*** Opening DATA FOR REVIEW ***

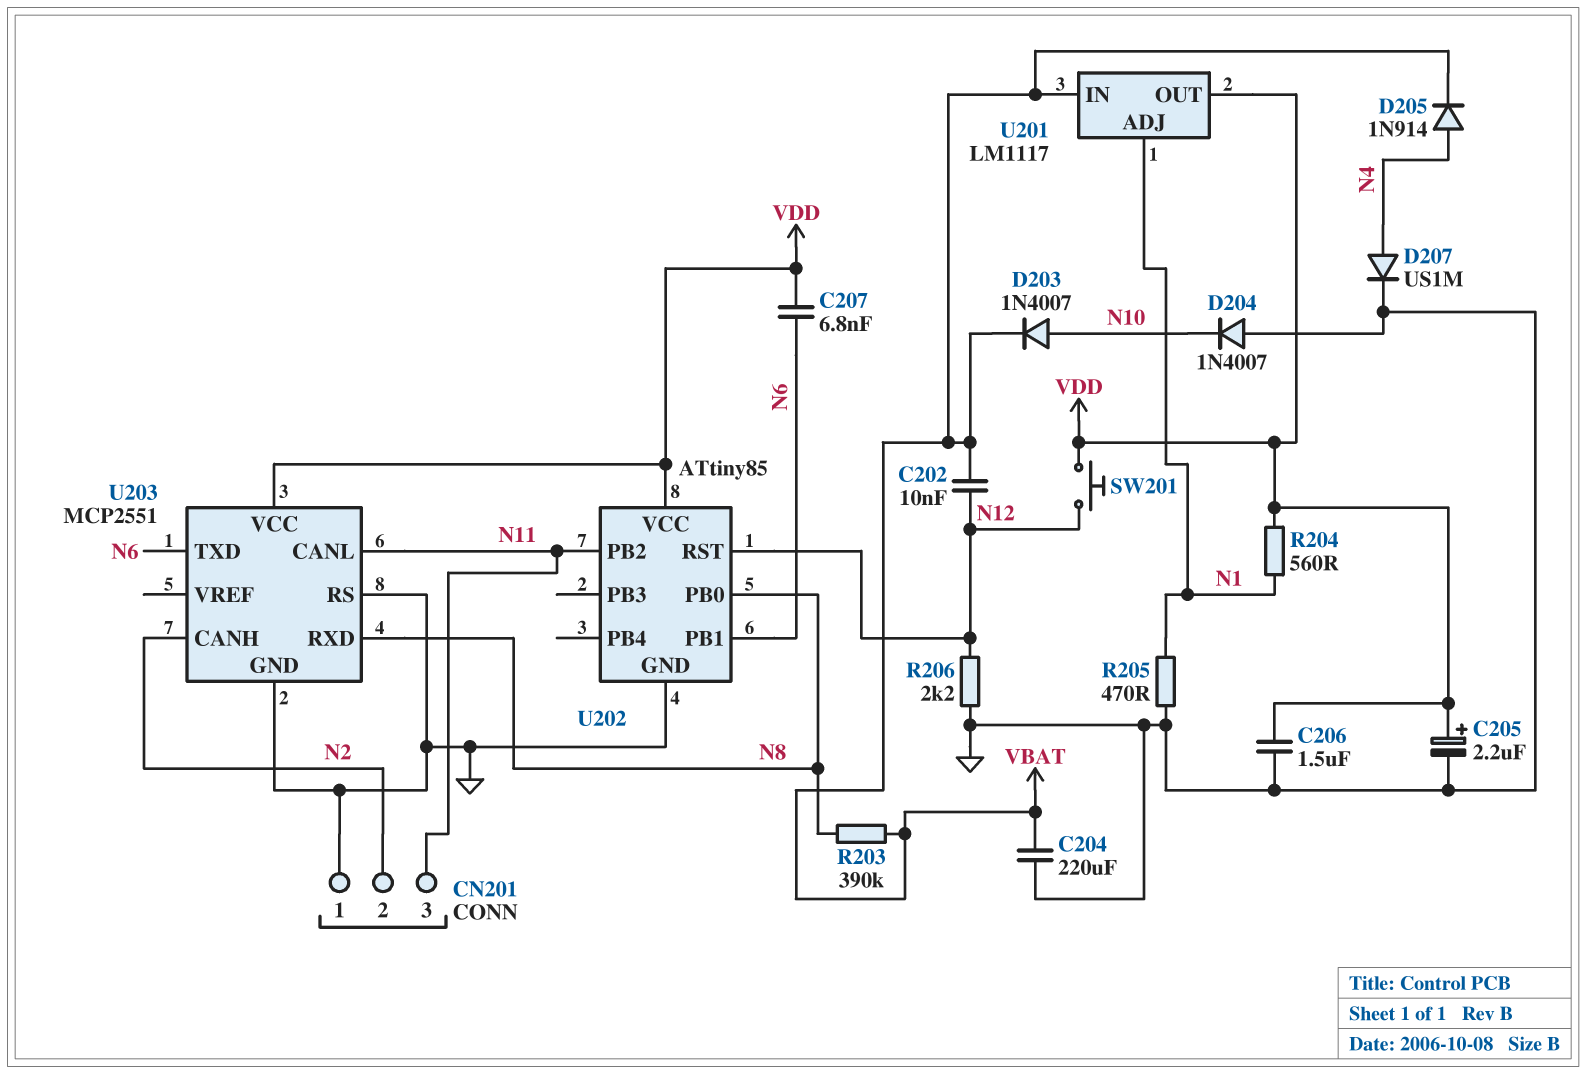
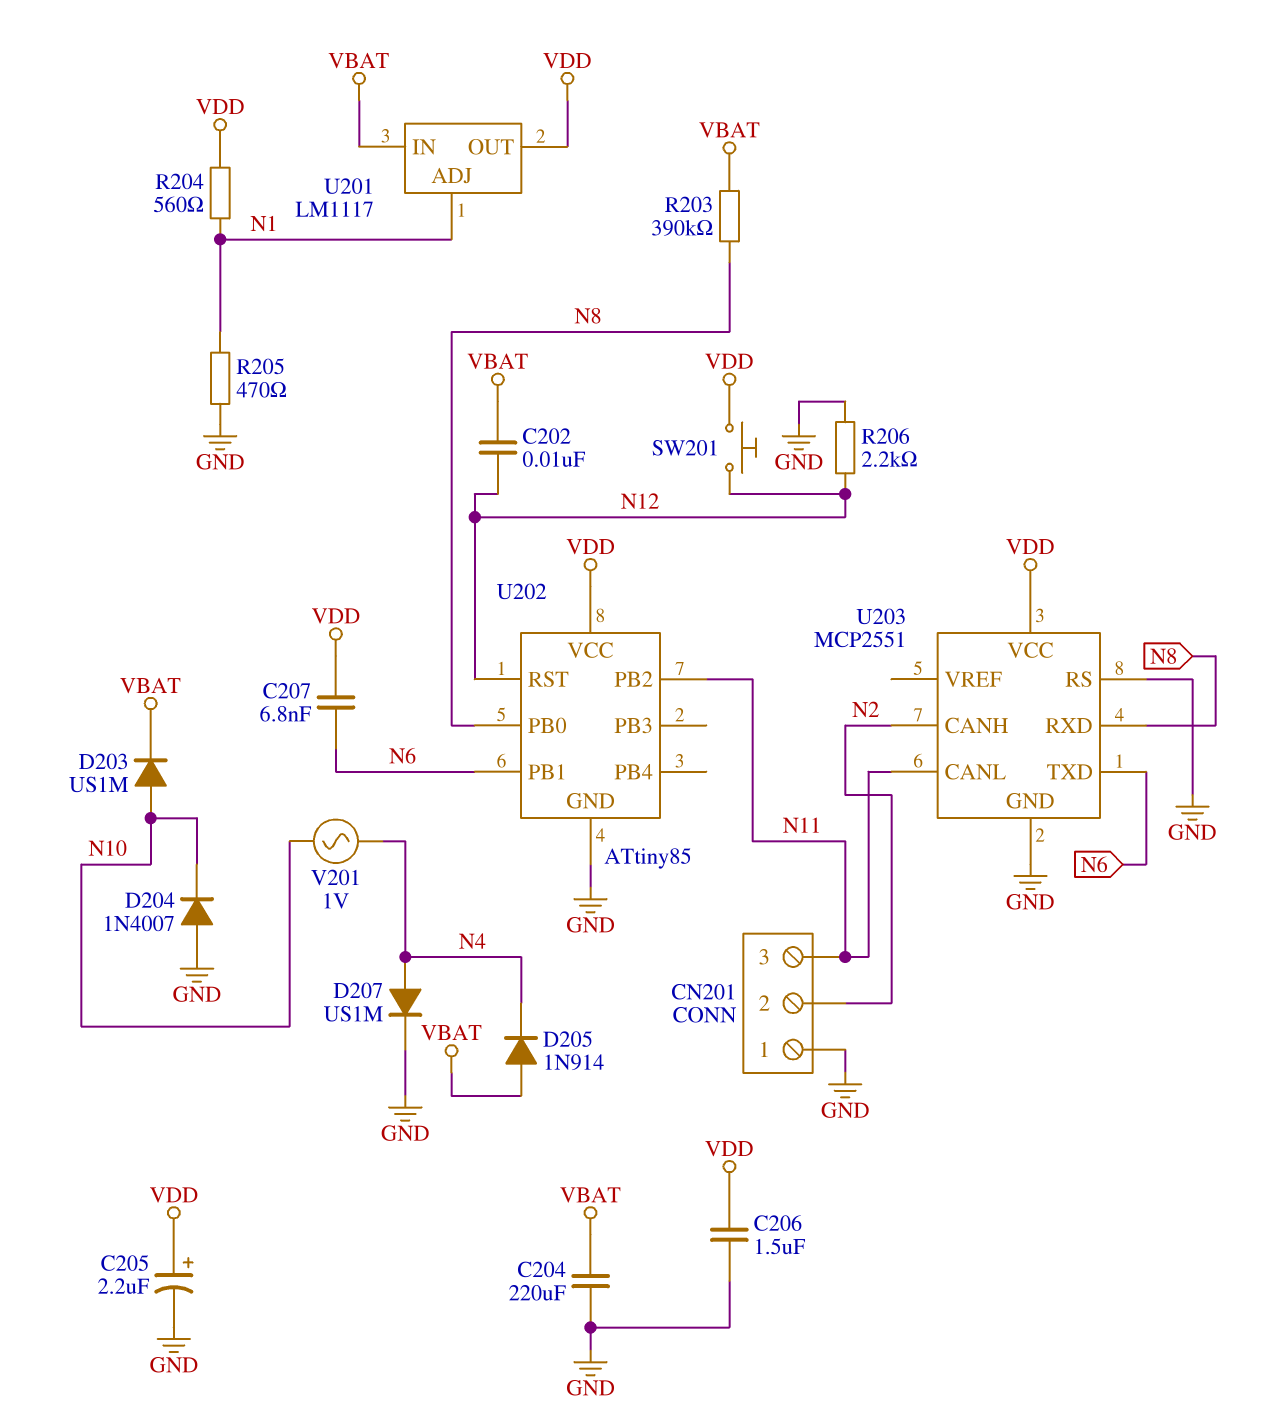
D203: diode 1N4007 (A N10, K VBAT) -> diode US1M (A N10, K VBAT)
D205: diode 1N914 (A N4, K VBAT) -> diode 1N914 (A VBAT, K N4)
V201: none -> AC 1V (N4, N10)

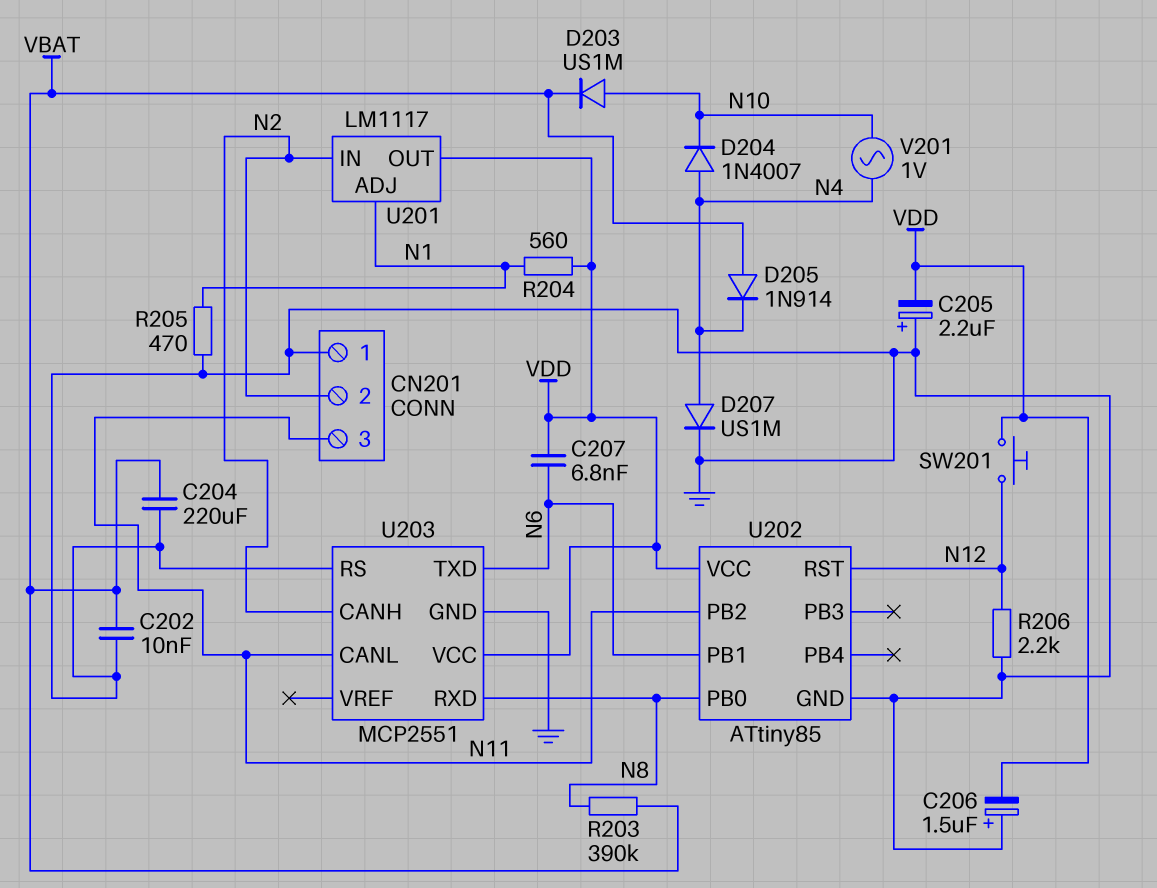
C202: 10nF (N12, VBAT) -> 10nF (GND, VBAT)
C205: 2.2uF (plus VDD, minus GND) -> 2.2uF (plus GND, minus VDD)
C206: 1.5uF (GND, VDD) -> 1.5uF (plus GND, minus VDD)
D204: diode 1N4007 (A GND, K N10) -> diode 1N4007 (A N4, K N10)
U201 pin IN: VBAT -> N2

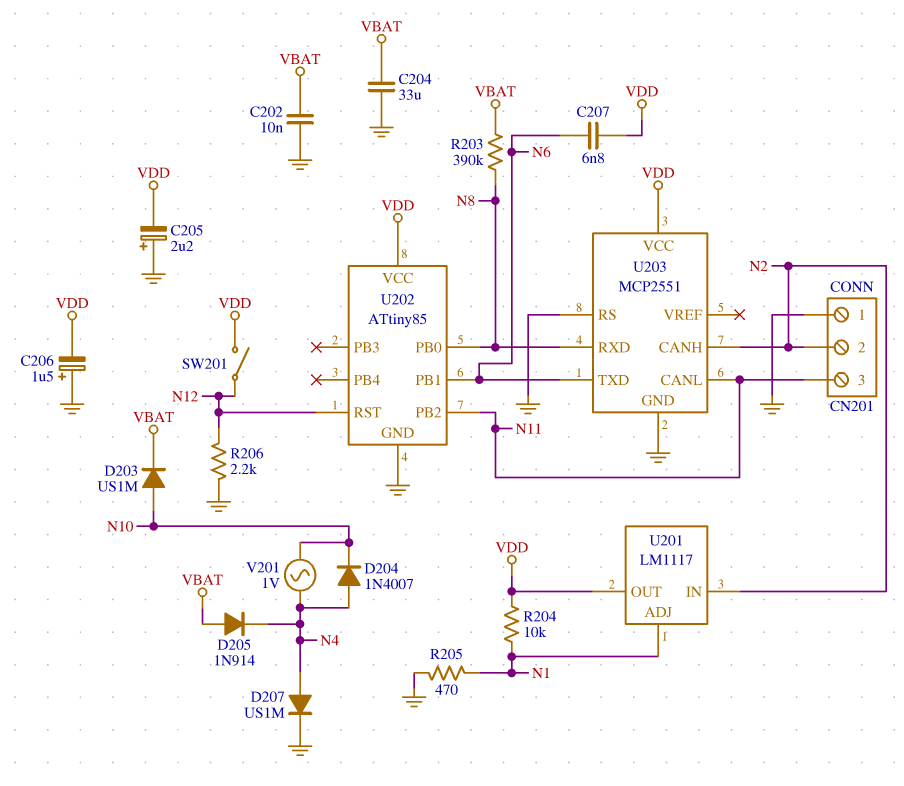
C204: 220uF (GND, VBAT) -> 33uF (GND, VBAT)
R204: 560 (N1, VDD) -> 10k (N1, VDD)
SW201: button (N12, VDD) -> switch (N12, VDD)

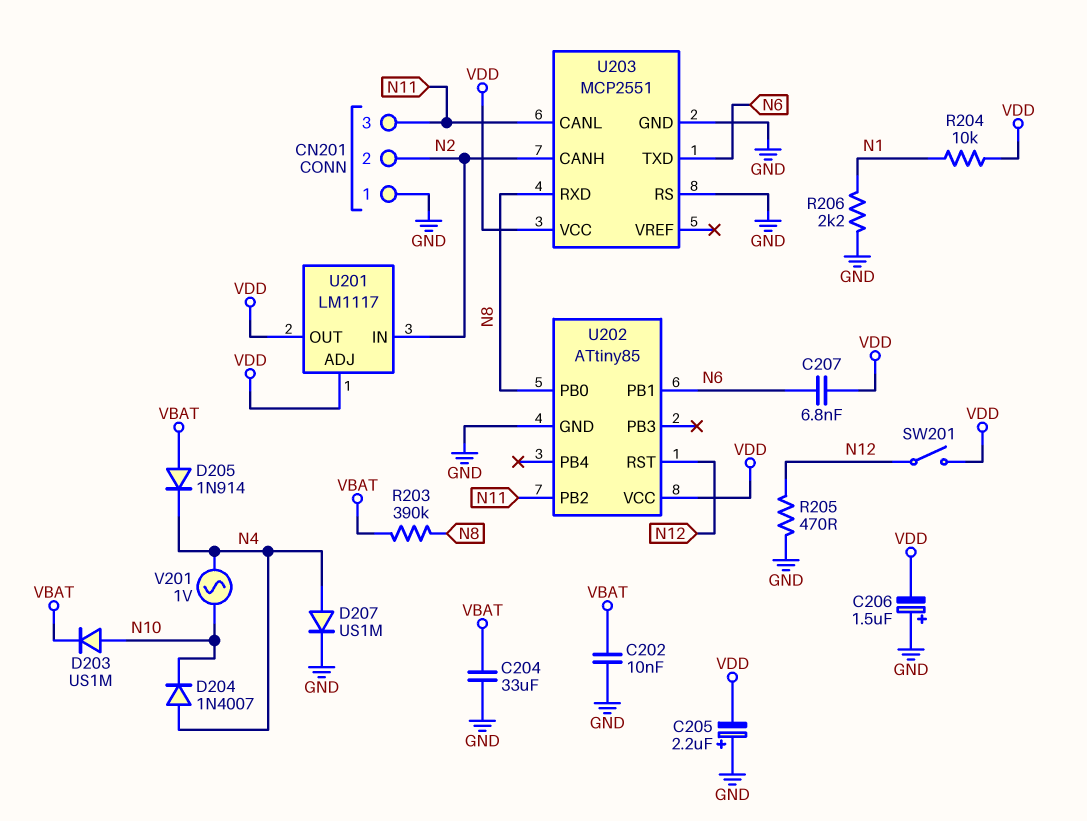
R205: 470 (GND, N1) -> 470 (GND, N12)
R206: 2.2k (GND, N12) -> 2.2k (GND, N1)
U201 pin ADJ: N1 -> VDD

*** Closing DATA FOR REVIEW ***

### [REQUIREMENT]
Each line above is to be transcribed exactly, though its pictures are not.

### [SOLUTION FOR THIS TASK]
D203: diode 1N4007 (A N10, K VBAT) -> diode US1M (A N10, K VBAT)
D205: diode 1N914 (A N4, K VBAT) -> diode 1N914 (A VBAT, K N4)
V201: none -> AC 1V (N4, N10)

C202: 10nF (N12, VBAT) -> 10nF (GND, VBAT)
C205: 2.2uF (plus VDD, minus GND) -> 2.2uF (plus GND, minus VDD)
C206: 1.5uF (GND, VDD) -> 1.5uF (plus GND, minus VDD)
D204: diode 1N4007 (A GND, K N10) -> diode 1N4007 (A N4, K N10)
U201 pin IN: VBAT -> N2

C204: 220uF (GND, VBAT) -> 33uF (GND, VBAT)
R204: 560 (N1, VDD) -> 10k (N1, VDD)
SW201: button (N12, VDD) -> switch (N12, VDD)

R205: 470 (GND, N1) -> 470 (GND, N12)
R206: 2.2k (GND, N12) -> 2.2k (GND, N1)
U201 pin ADJ: N1 -> VDD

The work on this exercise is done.